### Records provided:
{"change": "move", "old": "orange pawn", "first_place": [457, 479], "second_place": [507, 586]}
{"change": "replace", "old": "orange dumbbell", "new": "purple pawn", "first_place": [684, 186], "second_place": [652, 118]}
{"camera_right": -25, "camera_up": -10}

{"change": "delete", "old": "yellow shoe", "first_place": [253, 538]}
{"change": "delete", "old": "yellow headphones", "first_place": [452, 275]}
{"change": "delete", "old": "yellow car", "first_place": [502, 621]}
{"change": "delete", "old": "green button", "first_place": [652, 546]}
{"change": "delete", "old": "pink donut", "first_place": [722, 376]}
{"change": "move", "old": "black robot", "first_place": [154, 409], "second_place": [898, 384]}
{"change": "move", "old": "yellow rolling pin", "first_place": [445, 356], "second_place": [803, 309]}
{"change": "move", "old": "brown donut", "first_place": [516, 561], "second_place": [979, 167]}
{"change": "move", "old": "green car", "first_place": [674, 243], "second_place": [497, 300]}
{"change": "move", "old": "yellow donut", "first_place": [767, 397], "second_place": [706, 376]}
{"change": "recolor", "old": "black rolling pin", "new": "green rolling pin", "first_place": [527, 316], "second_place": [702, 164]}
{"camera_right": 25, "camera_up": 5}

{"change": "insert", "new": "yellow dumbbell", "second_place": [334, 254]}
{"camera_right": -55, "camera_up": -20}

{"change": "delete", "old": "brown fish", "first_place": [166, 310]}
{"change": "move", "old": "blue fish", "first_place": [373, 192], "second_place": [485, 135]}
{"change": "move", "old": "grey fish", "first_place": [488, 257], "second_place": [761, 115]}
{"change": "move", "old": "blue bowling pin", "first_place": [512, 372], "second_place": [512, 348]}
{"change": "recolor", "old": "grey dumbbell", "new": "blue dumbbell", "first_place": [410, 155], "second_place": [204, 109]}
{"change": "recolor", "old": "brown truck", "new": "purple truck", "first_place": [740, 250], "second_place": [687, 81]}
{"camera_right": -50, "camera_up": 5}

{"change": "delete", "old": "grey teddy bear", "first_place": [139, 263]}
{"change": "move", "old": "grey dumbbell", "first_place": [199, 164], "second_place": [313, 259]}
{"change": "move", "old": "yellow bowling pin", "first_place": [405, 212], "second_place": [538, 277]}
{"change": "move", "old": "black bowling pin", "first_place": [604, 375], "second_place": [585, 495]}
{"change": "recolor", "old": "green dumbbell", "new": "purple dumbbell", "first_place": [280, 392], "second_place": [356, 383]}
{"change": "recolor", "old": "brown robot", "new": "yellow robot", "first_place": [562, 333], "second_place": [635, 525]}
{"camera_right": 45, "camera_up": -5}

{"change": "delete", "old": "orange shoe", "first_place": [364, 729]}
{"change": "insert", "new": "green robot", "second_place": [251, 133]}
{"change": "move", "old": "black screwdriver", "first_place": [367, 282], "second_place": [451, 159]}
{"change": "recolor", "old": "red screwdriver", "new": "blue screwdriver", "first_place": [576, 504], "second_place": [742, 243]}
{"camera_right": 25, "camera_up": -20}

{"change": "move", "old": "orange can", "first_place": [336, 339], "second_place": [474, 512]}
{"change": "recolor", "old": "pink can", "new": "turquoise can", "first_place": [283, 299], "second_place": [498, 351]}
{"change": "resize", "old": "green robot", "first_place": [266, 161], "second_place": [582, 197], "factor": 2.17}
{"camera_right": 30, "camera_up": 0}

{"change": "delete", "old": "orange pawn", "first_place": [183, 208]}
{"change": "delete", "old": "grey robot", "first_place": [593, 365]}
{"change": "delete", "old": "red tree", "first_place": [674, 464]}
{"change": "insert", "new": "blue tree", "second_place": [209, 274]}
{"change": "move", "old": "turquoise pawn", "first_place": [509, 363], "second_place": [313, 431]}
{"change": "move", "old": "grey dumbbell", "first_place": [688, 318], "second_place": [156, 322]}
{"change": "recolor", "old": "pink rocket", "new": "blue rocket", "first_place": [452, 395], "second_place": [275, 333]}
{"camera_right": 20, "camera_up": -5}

### Aim of the exercise:
In the listing above, each line with the word "brown" is to be copied out.

### Written solution:
{"change": "move", "old": "brown donut", "first_place": [516, 561], "second_place": [979, 167]}
{"change": "delete", "old": "brown fish", "first_place": [166, 310]}
{"change": "recolor", "old": "brown truck", "new": "purple truck", "first_place": [740, 250], "second_place": [687, 81]}
{"change": "recolor", "old": "brown robot", "new": "yellow robot", "first_place": [562, 333], "second_place": [635, 525]}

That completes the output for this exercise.